(Spatial reasoning data)

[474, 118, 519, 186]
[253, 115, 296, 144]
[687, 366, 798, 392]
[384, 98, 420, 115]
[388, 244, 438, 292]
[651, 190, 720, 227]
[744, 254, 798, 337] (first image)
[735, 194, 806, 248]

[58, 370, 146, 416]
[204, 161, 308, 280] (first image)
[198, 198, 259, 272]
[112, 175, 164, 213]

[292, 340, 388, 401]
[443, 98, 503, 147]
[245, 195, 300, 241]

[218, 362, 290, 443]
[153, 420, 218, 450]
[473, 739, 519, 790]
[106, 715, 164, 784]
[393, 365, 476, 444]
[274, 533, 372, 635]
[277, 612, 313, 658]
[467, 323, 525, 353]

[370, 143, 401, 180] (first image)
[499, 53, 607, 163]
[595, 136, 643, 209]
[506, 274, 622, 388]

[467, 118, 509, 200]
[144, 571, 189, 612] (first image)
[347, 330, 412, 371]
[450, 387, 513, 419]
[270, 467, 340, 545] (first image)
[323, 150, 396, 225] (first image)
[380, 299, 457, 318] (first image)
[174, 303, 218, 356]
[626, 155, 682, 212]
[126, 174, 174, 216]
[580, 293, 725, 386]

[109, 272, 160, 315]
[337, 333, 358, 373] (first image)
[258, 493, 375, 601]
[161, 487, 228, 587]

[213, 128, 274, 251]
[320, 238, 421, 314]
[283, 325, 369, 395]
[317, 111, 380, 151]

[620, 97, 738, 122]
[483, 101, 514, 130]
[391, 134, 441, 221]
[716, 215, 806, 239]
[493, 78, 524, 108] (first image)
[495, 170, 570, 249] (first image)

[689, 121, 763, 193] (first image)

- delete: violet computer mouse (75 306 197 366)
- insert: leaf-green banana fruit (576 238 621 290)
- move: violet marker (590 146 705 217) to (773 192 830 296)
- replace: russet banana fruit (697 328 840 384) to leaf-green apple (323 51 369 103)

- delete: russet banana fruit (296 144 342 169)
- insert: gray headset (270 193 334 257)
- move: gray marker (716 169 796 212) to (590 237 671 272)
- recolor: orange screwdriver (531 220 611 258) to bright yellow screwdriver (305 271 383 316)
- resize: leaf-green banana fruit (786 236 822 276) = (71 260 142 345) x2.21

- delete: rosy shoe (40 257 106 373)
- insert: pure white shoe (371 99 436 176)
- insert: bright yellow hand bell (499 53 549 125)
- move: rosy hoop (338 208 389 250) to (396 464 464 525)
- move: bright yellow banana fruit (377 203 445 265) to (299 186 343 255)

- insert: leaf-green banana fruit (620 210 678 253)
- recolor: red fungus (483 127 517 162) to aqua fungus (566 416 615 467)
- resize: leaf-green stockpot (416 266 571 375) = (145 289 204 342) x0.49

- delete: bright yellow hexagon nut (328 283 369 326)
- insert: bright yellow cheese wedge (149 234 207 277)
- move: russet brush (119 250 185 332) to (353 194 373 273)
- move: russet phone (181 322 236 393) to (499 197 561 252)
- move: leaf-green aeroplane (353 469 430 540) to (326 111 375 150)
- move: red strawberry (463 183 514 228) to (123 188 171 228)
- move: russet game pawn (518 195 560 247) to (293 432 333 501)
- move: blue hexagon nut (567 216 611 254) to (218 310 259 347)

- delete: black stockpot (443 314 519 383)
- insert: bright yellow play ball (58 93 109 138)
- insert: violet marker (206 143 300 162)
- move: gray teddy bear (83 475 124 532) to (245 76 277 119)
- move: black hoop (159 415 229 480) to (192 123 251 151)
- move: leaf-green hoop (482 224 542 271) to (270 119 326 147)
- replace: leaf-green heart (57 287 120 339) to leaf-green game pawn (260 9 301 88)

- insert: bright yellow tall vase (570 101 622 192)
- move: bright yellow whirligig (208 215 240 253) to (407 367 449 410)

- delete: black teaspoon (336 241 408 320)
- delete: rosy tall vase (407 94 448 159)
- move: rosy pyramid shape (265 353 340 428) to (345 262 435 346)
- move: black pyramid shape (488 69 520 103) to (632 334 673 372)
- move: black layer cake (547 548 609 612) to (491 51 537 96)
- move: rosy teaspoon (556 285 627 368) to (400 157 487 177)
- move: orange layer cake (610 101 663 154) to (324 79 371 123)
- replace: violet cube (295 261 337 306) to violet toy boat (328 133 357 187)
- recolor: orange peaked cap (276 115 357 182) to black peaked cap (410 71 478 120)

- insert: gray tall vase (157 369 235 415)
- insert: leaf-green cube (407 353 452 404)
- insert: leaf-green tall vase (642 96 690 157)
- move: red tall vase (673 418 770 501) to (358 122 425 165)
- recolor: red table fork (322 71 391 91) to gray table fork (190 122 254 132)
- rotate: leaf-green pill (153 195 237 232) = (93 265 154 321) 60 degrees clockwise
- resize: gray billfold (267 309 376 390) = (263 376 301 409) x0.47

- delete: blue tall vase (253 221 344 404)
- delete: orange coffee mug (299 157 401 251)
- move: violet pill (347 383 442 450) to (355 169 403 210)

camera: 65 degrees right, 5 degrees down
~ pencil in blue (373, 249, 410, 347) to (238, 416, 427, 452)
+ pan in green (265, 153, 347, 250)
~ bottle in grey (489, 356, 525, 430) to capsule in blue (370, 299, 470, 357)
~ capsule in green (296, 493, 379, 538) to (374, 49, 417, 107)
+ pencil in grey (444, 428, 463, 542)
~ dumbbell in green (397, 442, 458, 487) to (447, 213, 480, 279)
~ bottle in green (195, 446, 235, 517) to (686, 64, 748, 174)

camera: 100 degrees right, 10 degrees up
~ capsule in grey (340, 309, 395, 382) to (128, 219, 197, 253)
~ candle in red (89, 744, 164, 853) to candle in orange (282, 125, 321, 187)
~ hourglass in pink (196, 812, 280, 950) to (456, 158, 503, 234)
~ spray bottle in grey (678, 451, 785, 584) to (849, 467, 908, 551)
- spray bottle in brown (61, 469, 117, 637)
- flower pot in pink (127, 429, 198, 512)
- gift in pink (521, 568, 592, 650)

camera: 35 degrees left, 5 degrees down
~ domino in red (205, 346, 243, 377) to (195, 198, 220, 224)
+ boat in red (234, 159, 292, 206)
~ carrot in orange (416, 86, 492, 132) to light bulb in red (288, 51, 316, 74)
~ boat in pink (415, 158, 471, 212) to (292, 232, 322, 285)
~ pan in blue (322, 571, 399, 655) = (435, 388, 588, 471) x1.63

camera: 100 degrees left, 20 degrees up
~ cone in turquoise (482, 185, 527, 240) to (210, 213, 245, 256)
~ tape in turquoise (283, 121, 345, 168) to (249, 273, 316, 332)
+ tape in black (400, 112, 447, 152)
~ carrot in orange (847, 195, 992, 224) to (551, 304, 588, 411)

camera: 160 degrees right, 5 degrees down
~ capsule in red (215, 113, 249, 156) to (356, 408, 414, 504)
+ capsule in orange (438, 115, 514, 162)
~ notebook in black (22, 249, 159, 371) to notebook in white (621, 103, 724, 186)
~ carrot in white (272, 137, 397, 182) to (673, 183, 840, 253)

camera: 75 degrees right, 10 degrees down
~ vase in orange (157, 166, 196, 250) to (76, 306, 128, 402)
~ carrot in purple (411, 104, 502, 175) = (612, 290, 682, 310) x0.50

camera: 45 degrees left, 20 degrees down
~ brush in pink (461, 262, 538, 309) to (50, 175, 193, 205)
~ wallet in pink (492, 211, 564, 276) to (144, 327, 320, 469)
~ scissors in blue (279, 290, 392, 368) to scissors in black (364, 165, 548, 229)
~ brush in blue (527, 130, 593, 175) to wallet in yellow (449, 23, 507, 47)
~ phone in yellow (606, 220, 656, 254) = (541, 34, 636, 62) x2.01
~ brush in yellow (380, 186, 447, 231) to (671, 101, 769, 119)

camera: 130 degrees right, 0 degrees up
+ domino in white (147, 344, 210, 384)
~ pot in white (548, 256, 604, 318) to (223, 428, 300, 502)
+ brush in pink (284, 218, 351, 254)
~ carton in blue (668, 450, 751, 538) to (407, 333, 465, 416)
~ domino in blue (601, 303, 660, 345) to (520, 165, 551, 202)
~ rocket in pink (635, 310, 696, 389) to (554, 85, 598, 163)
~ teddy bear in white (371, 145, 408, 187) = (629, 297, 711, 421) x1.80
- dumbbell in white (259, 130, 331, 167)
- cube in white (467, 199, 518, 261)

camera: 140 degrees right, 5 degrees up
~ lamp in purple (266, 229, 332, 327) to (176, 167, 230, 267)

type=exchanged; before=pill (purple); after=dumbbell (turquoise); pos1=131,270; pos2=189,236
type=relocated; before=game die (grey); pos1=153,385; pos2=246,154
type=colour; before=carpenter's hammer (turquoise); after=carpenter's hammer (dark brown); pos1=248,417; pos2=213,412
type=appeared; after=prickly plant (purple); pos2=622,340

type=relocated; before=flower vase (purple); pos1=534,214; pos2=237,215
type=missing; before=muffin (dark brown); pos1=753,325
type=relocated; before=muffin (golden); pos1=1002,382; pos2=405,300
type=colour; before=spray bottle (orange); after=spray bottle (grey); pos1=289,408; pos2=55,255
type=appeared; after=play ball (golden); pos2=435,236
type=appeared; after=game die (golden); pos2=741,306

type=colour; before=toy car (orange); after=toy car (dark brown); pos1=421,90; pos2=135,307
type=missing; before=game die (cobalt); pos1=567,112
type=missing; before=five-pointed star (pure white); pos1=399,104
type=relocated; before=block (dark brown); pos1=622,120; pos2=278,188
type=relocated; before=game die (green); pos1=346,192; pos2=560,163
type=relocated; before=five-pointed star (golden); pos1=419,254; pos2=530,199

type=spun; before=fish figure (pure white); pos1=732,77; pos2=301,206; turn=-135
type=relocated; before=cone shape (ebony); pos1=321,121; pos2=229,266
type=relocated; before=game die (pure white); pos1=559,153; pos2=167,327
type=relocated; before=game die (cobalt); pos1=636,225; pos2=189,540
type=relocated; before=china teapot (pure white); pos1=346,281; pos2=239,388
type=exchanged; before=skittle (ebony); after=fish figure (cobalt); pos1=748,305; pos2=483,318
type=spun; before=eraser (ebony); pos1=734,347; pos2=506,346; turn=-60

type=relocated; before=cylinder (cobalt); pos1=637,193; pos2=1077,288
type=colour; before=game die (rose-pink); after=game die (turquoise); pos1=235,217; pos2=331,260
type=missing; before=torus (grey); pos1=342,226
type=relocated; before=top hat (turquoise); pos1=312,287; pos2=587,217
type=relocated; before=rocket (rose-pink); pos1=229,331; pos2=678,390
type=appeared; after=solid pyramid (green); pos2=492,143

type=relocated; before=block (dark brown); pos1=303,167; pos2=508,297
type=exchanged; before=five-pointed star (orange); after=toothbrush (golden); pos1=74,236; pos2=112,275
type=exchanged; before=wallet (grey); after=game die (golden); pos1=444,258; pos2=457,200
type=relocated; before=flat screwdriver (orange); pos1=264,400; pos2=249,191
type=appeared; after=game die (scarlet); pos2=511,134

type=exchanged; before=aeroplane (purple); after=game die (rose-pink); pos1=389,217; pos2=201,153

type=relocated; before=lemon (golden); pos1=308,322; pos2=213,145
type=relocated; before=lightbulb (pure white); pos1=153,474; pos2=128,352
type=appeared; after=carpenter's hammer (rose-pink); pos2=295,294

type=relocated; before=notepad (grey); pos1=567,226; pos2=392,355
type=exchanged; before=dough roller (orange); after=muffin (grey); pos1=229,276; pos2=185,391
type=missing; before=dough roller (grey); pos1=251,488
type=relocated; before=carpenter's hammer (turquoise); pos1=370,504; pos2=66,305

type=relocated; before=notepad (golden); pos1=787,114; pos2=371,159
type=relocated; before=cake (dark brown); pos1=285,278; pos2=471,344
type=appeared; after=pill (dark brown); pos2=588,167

• Description of the task: Starting at the first line of the entries above, please extract each line up to and including the line with "[744, 254, 798, 337] (first image)", unchanged, and add nothing.

• Output of the task:
[474, 118, 519, 186]
[253, 115, 296, 144]
[687, 366, 798, 392]
[384, 98, 420, 115]
[388, 244, 438, 292]
[651, 190, 720, 227]
[744, 254, 798, 337] (first image)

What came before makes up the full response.